PROBLEM DESCRIPTION:
From the entries below, output the line with "change=moved; old=ash-grey door" and each following line up to and including the line with "change=moved; old=royal purple", exactly as written.

TASK INPUTS: Begin

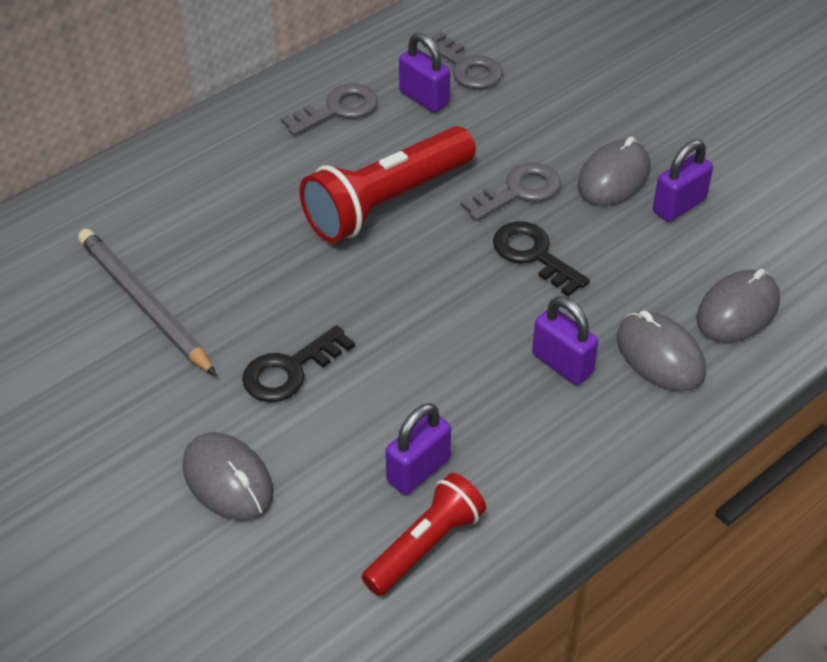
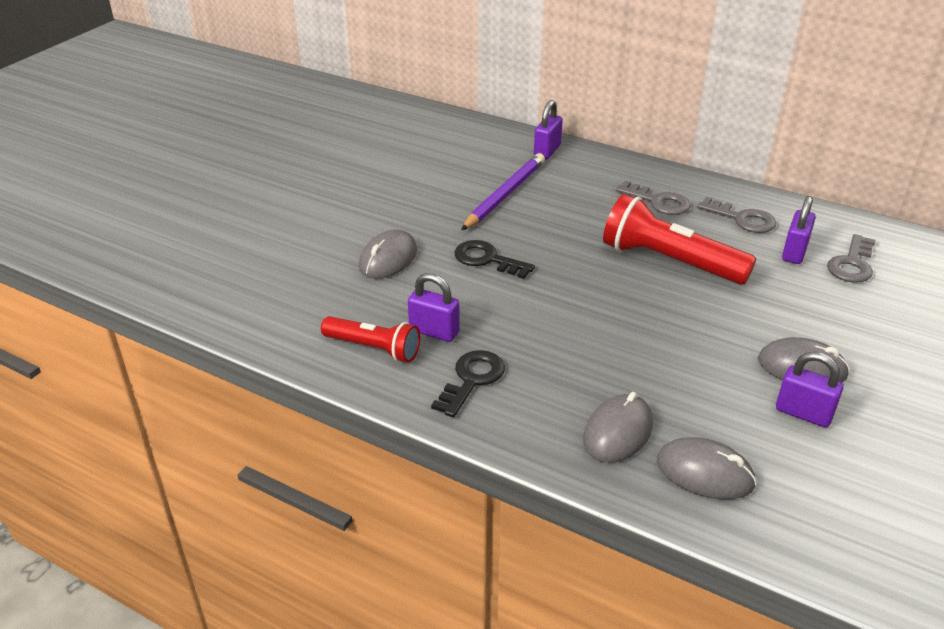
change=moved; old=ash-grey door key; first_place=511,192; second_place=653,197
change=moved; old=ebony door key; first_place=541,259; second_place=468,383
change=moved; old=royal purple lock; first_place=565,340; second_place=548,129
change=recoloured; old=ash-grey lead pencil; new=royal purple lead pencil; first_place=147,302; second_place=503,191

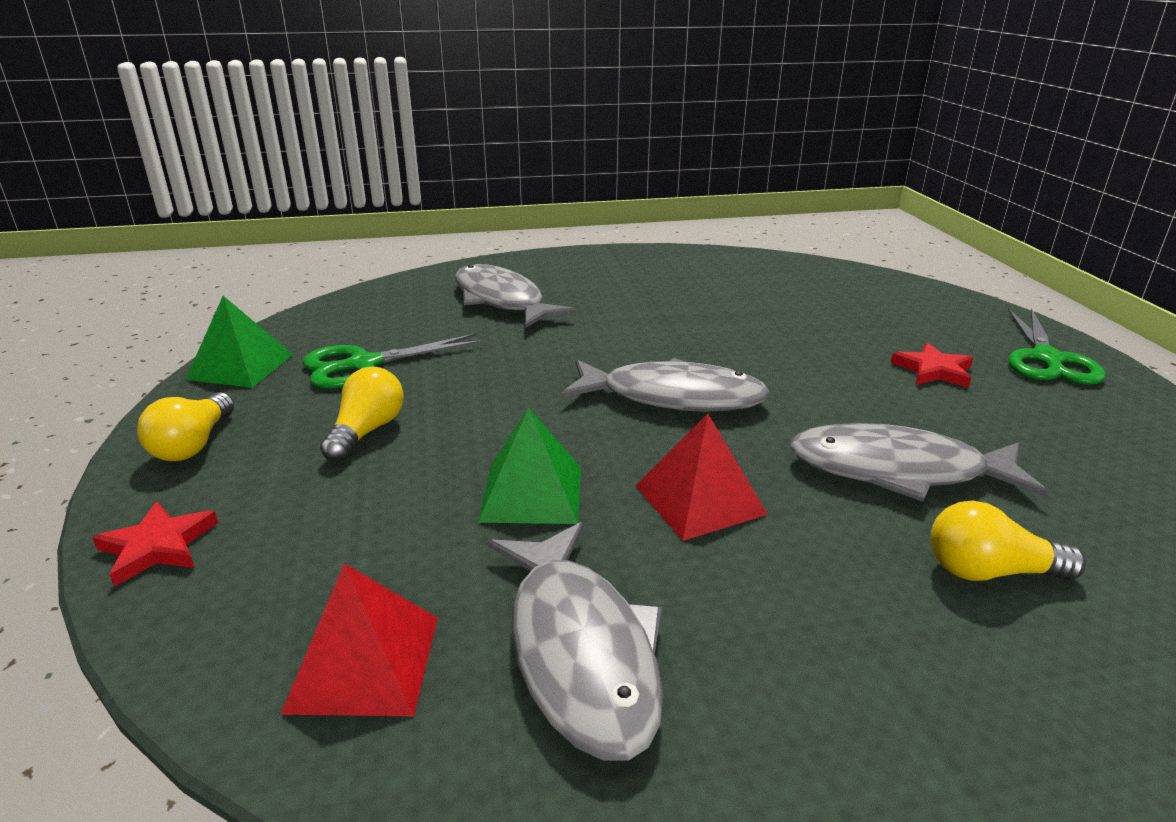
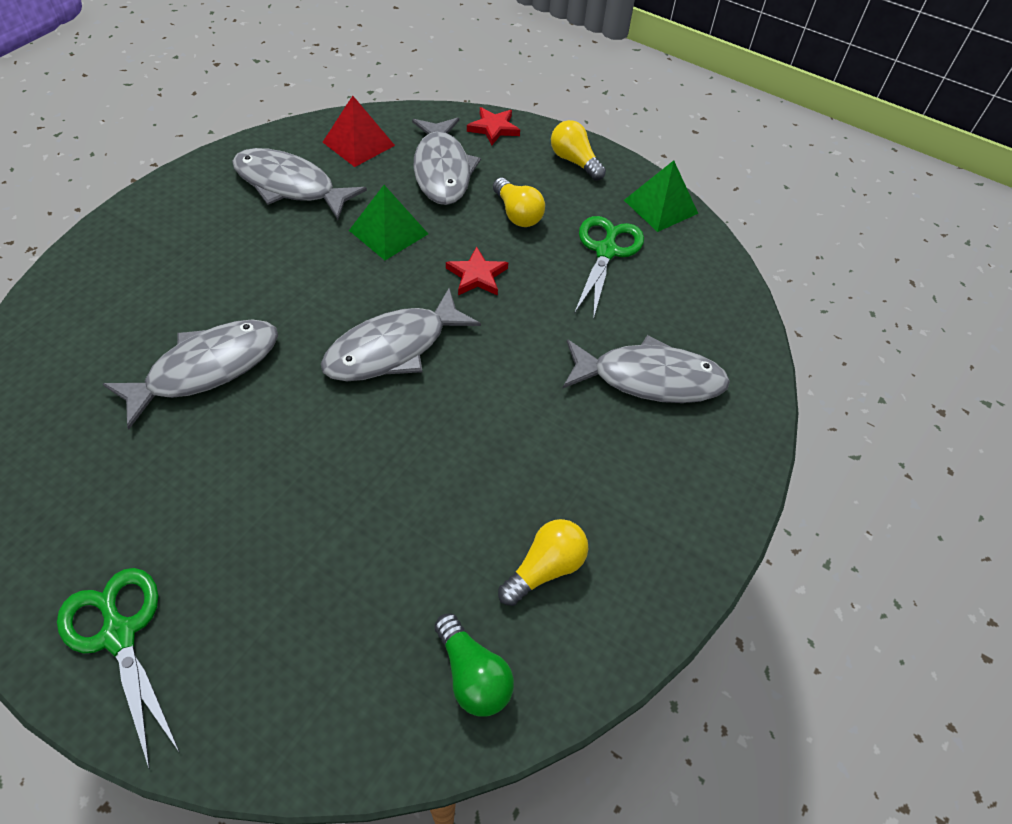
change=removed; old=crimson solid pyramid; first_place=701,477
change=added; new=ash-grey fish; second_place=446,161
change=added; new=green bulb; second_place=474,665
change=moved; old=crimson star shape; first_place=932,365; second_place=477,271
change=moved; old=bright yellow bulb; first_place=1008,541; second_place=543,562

TASK INPUTS: End
TASK INPUTS: Begin

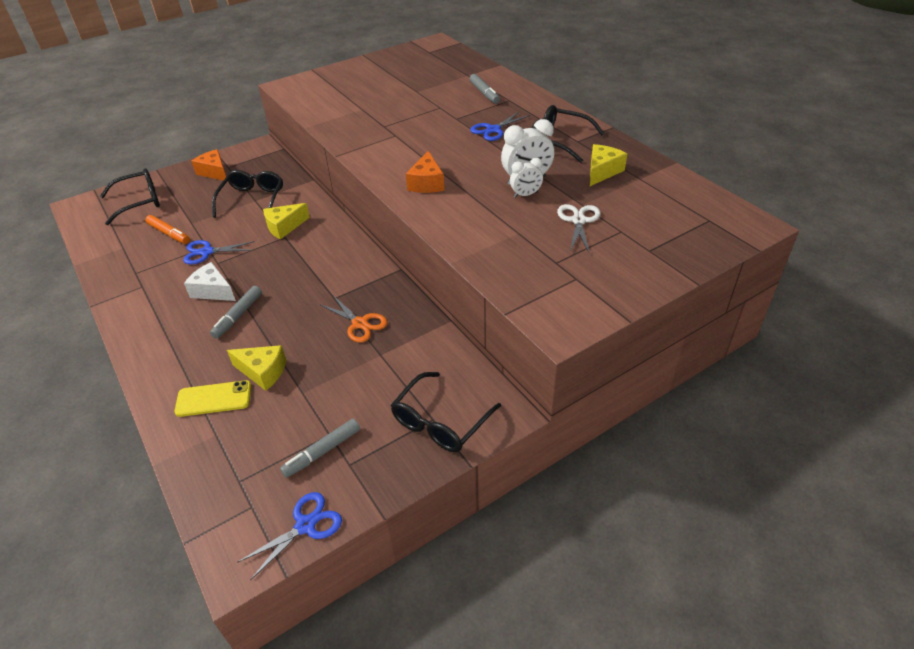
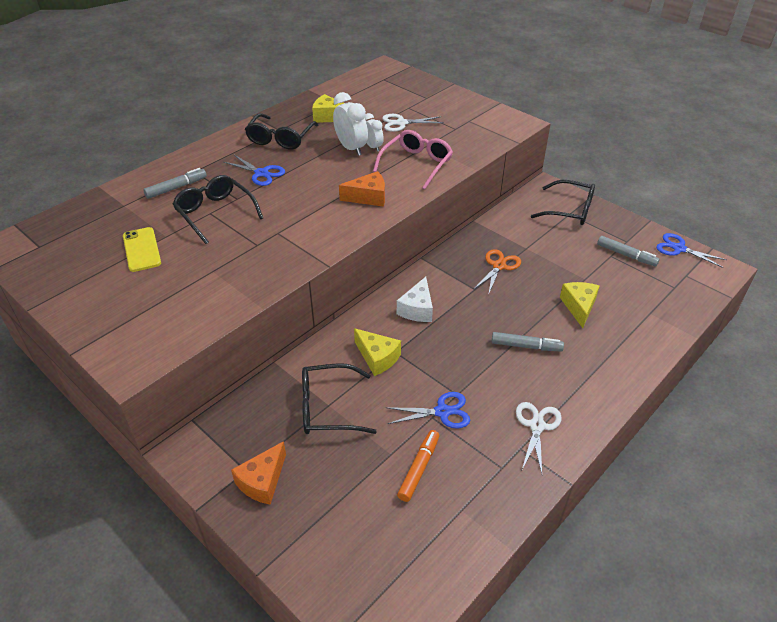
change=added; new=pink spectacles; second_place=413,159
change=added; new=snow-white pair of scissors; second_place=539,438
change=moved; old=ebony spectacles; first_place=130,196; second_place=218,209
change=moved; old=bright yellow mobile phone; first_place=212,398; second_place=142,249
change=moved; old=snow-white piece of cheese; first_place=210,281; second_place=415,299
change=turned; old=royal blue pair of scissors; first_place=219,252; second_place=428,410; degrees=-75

TASK INPUTS: End
TASK INPUTS: Begin

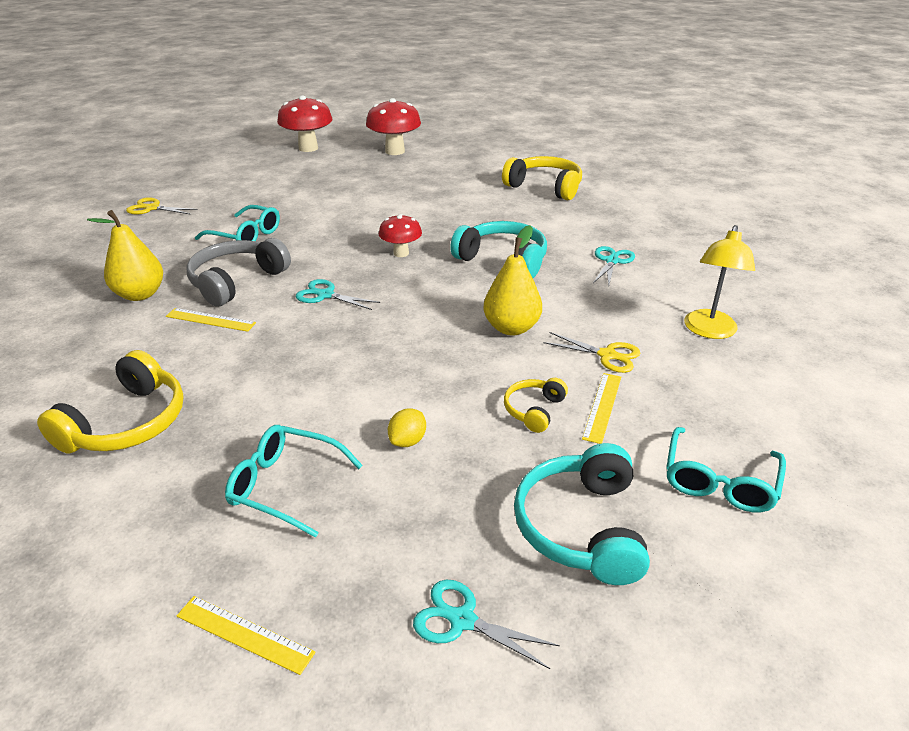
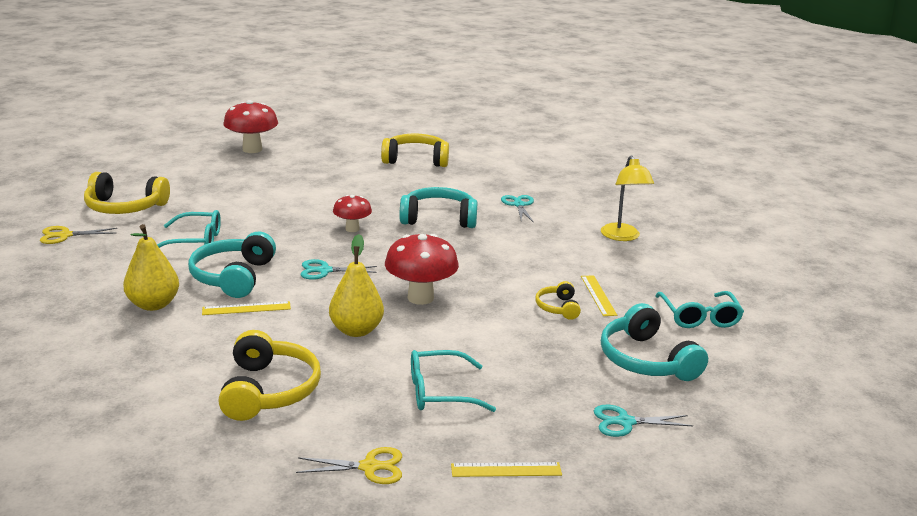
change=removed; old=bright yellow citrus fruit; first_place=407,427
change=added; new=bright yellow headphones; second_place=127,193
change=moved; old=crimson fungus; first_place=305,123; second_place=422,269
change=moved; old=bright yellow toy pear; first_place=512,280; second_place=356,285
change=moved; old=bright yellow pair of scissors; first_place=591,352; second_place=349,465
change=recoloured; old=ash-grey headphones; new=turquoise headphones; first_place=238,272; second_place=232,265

TASK INPUTS: End

ANSWER TO THE EXERCISE:
change=moved; old=ash-grey door key; first_place=511,192; second_place=653,197
change=moved; old=ebony door key; first_place=541,259; second_place=468,383
change=moved; old=royal purple lock; first_place=565,340; second_place=548,129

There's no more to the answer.